_YOUR TASK_
Leave out the pictures and restate every entry word for word.

_ENTRIES SHOWN_
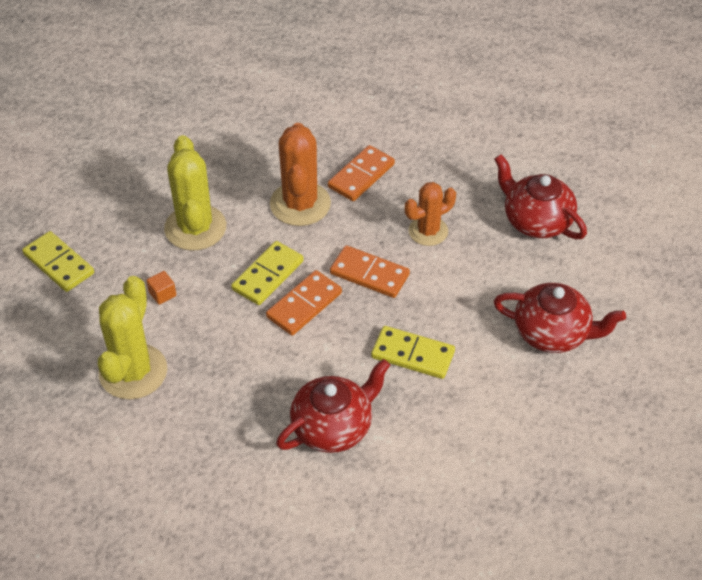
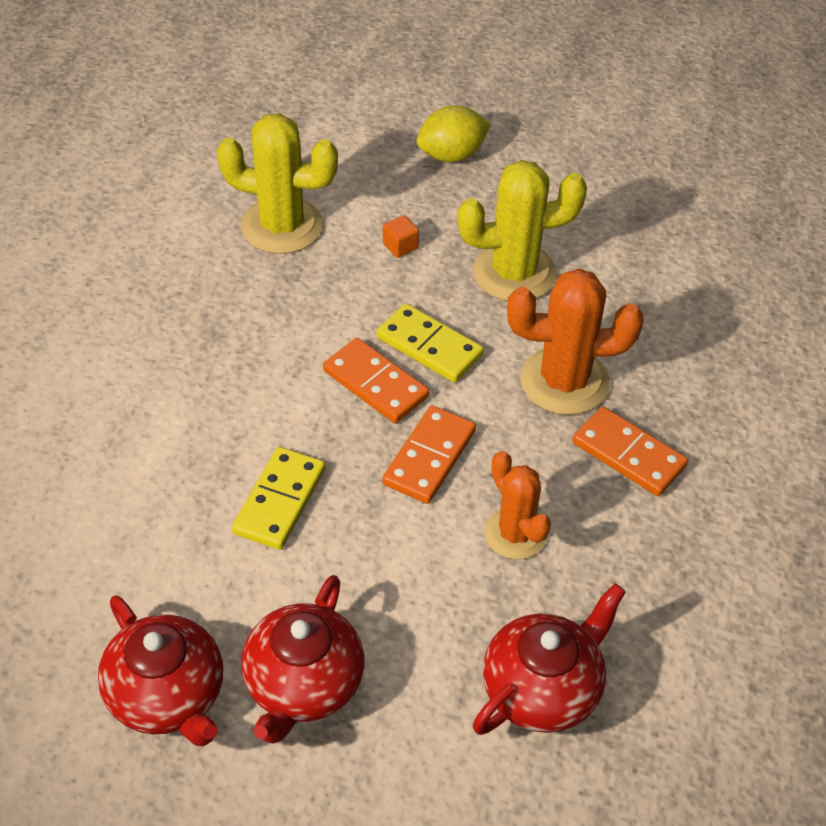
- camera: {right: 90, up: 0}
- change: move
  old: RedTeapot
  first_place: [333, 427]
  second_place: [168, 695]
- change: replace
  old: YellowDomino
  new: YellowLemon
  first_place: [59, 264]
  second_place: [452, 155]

_TASK SOLUTION_
- camera: {right: 90, up: 0}
- change: move
  old: RedTeapot
  first_place: [333, 427]
  second_place: [168, 695]
- change: replace
  old: YellowDomino
  new: YellowLemon
  first_place: [59, 264]
  second_place: [452, 155]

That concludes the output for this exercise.